Scene edit records:
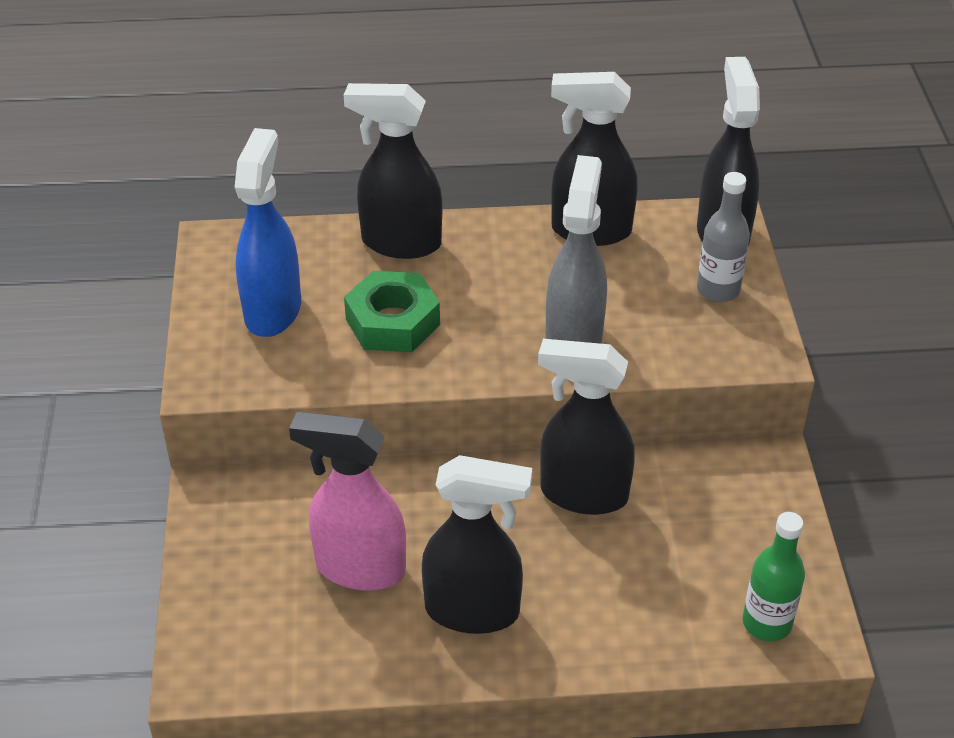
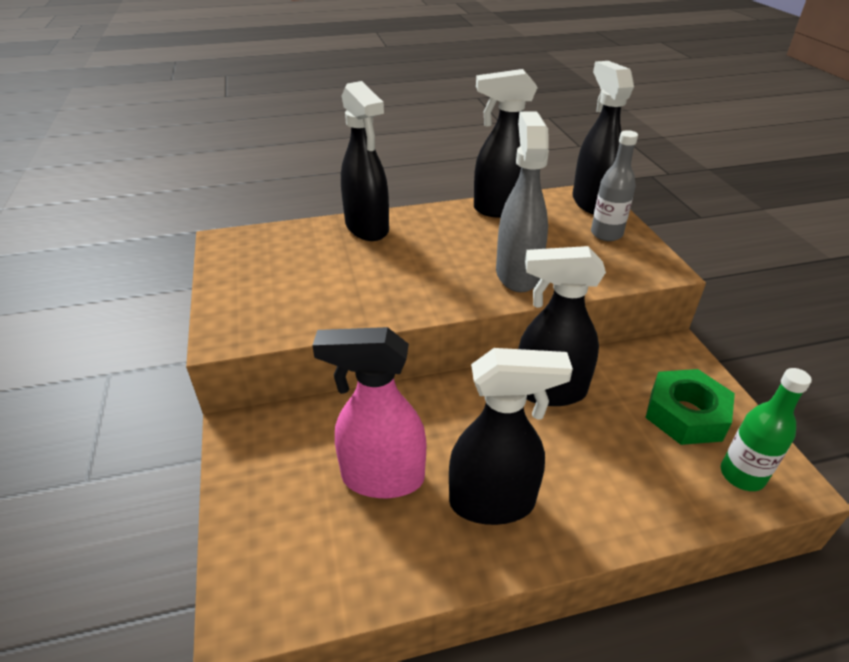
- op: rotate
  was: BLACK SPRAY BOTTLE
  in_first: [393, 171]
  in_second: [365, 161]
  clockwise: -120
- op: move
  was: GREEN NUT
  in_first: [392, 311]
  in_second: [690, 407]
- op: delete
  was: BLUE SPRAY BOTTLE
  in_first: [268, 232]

- YOUR OBJECTIVE
A complete and exact copy of the records is required. Exclude the pictures.

- REPLY TO THE TASK
- op: rotate
  was: BLACK SPRAY BOTTLE
  in_first: [393, 171]
  in_second: [365, 161]
  clockwise: -120
- op: move
  was: GREEN NUT
  in_first: [392, 311]
  in_second: [690, 407]
- op: delete
  was: BLUE SPRAY BOTTLE
  in_first: [268, 232]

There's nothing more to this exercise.